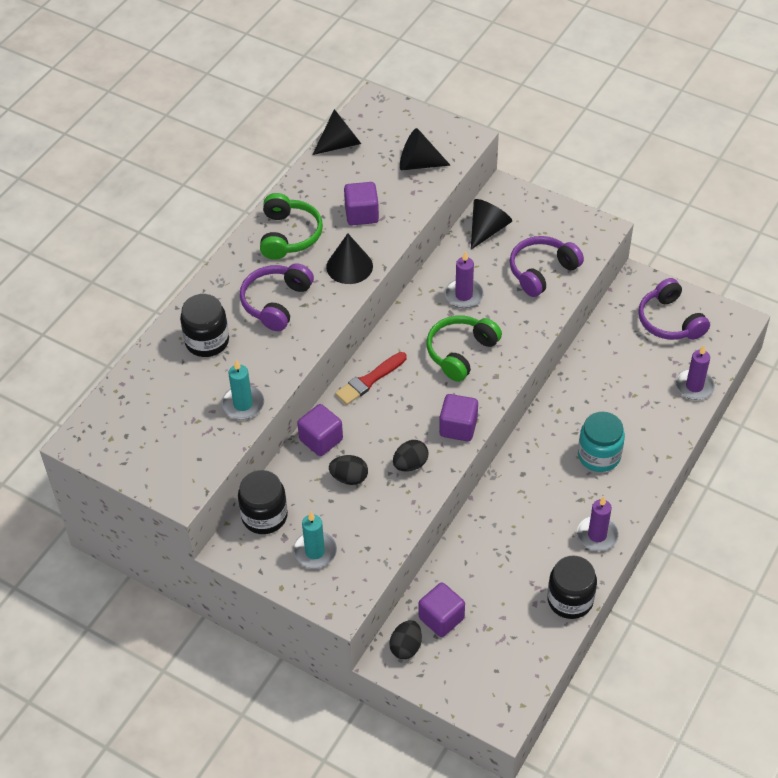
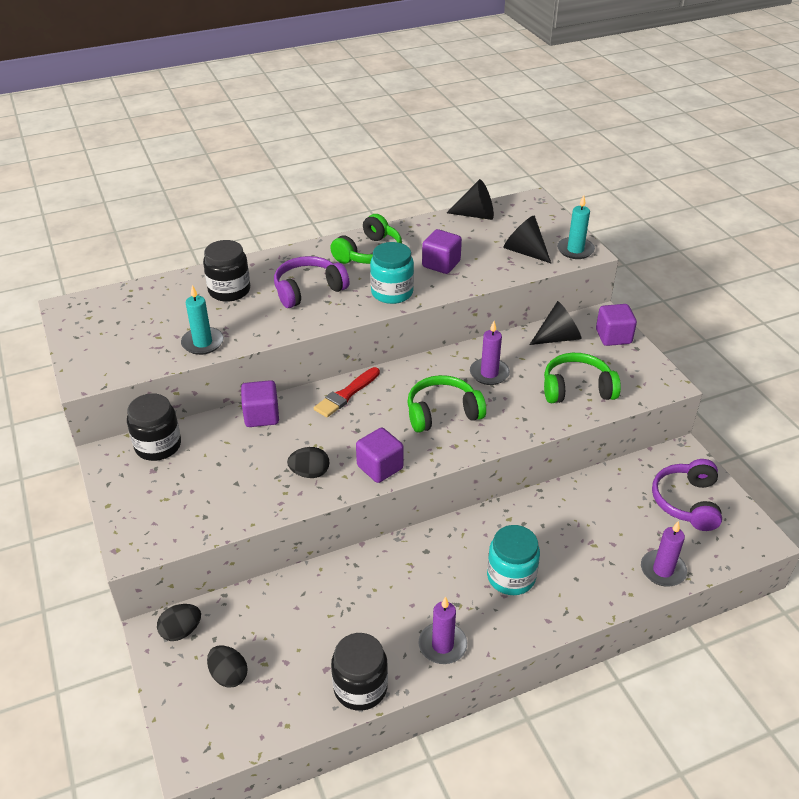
camera: 35 degrees right, 10 degrees down
(315, 551) = (162, 494): turquoise candle -> turquoise candle (575, 250)
(349, 266) = (392, 292): black cone -> turquoise jar
(349, 478) = (251, 455): black egg -> black egg (229, 675)
(369, 380) = (346, 394): red brush -> red brush turned 45 degrees counterclockwise
(441, 618) = (234, 627): purple cube -> purple cube (613, 337)
(542, 271) = (577, 389): purple headphones -> green headphones

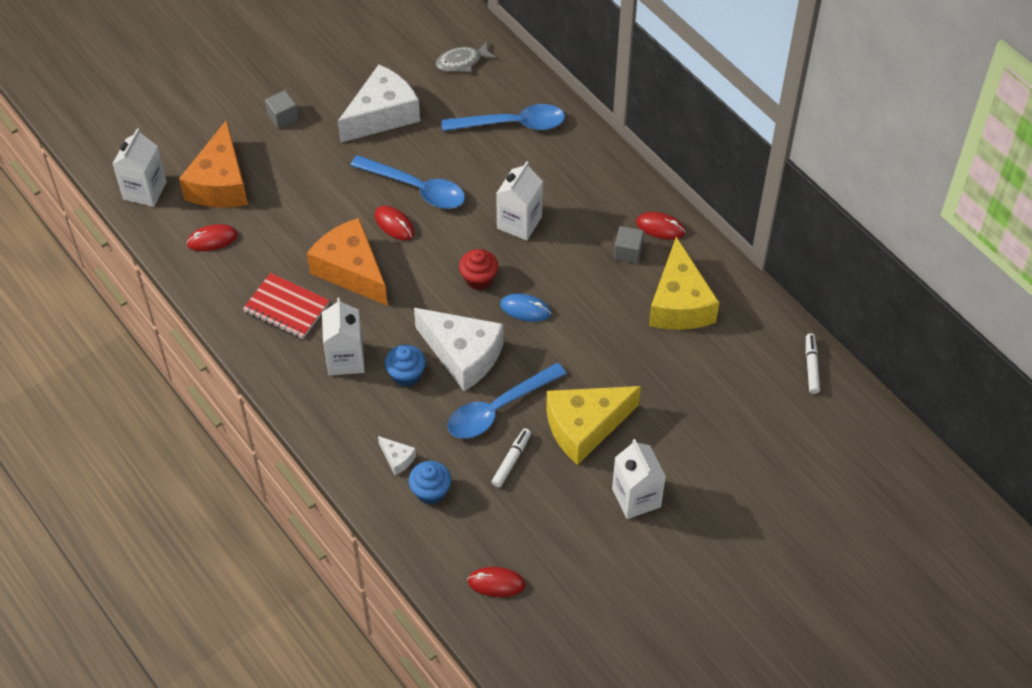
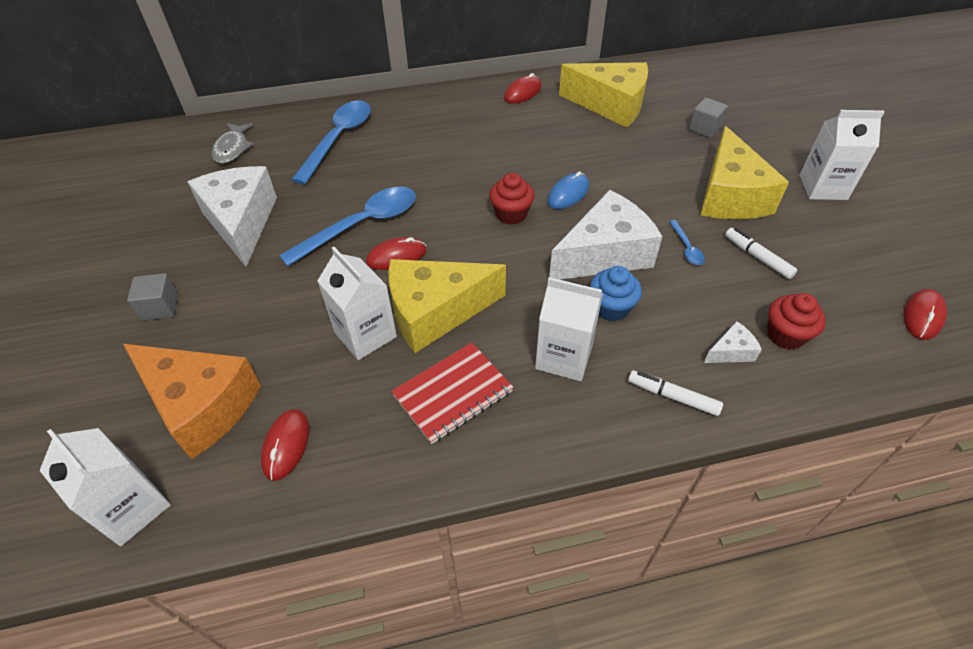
camera: 65 degrees left, 5 degrees down
(351, 270) = (435, 312): orange cheese -> yellow cheese
(430, 491) = (785, 335): blue cupcake -> red cupcake
(498, 409) = (687, 248): blue spoon -> blue spoon, size x0.44
(519, 222) = (459, 168): white carton -> white carton (365, 334)
(628, 252) = (538, 116): grey cube -> grey cube (704, 128)
(811, 366) = (706, 63): white marker -> white marker (672, 396)

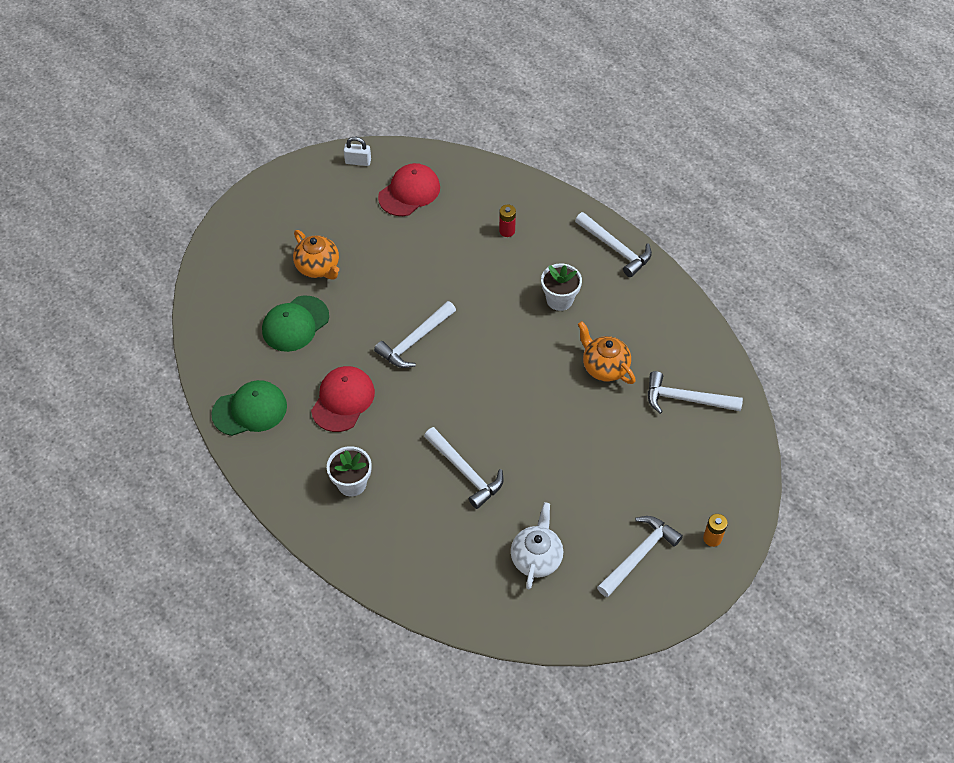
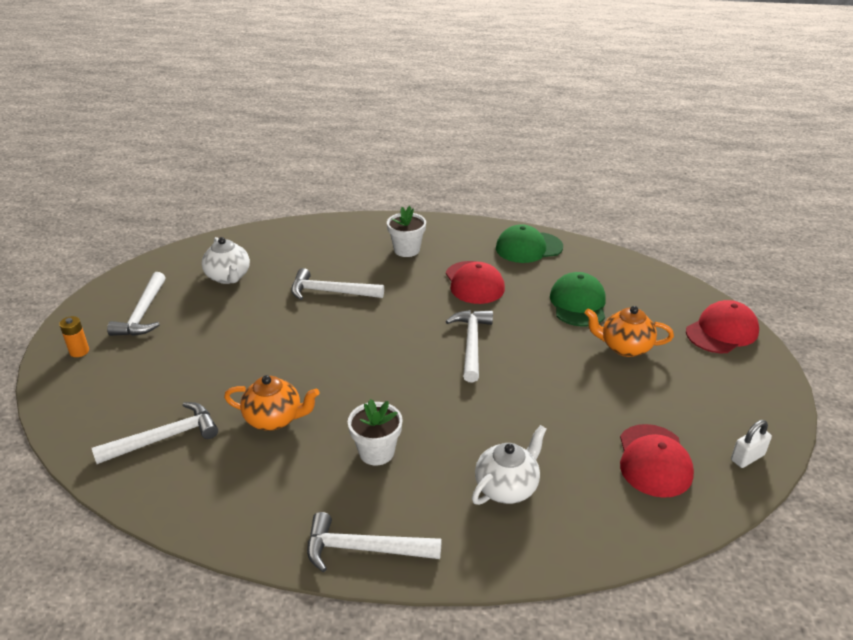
camera: 140 degrees right, 20 degrees down
(238, 235) = (722, 331): none -> red cap
(250, 410) = (528, 247): green cap -> green cap turned 45 degrees clockwise
(507, 231) = (507, 487): red battery -> white teapot

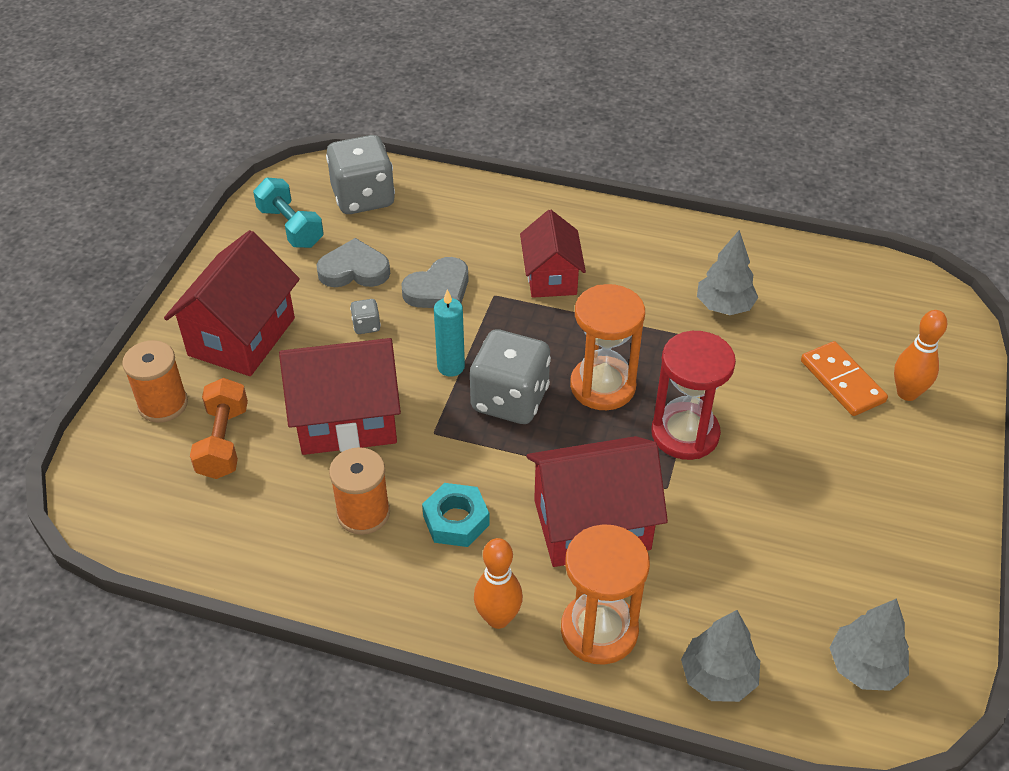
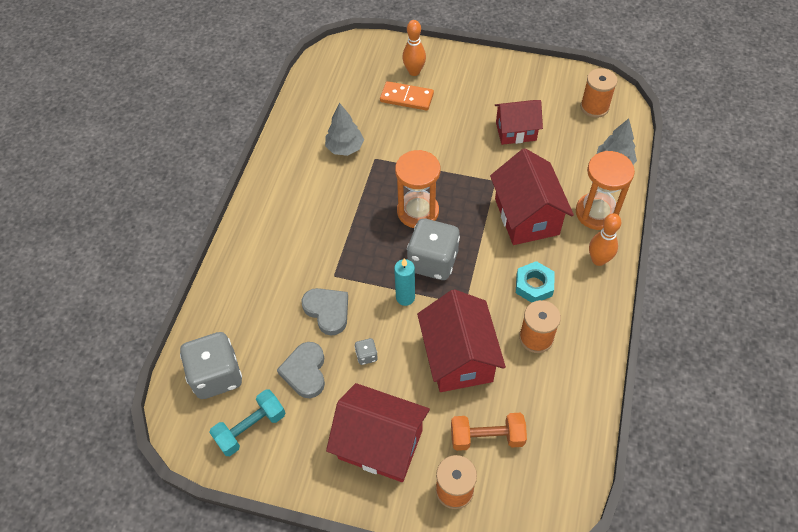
camera: 90 degrees left, 10 degrees up
(551, 277) = (316, 241): red house -> red house (516, 131)
(685, 434) = (453, 171): red hourglass -> none
(842, 381) = (407, 98): orange domino -> orange domino turned 45 degrees clockwise
(864, 667) = (594, 107): grey tree -> orange spool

+++

● **Exercise description**
The whole listing above is to be printed again exactly; pictures stay out of it.

● **Task solution**
camera: 35 degrees right, 10 degrees down
(315, 551) = (162, 494): turquoise candle -> turquoise candle (575, 250)
(349, 266) = (392, 292): black cone -> turquoise jar
(349, 478) = (251, 455): black egg -> black egg (229, 675)
(369, 380) = (346, 394): red brush -> red brush turned 45 degrees counterclockwise
(441, 618) = (234, 627): purple cube -> purple cube (613, 337)
(542, 271) = (577, 389): purple headphones -> green headphones

camera: 65 degrees left, 5 degrees down
(351, 270) = (435, 312): orange cheese -> yellow cheese
(430, 491) = (785, 335): blue cupcake -> red cupcake
(498, 409) = (687, 248): blue spoon -> blue spoon, size x0.44
(519, 222) = (459, 168): white carton -> white carton (365, 334)
(628, 252) = (538, 116): grey cube -> grey cube (704, 128)
(811, 366) = (706, 63): white marker -> white marker (672, 396)

camera: 140 degrees right, 20 degrees down
(238, 235) = (722, 331): none -> red cap
(250, 410) = (528, 247): green cap -> green cap turned 45 degrees clockwise
(507, 231) = (507, 487): red battery -> white teapot

camera: 90 degrees left, 10 degrees up
(551, 277) = (316, 241): red house -> red house (516, 131)
(685, 434) = (453, 171): red hourglass -> none
(842, 381) = (407, 98): orange domino -> orange domino turned 45 degrees clockwise
(864, 667) = (594, 107): grey tree -> orange spool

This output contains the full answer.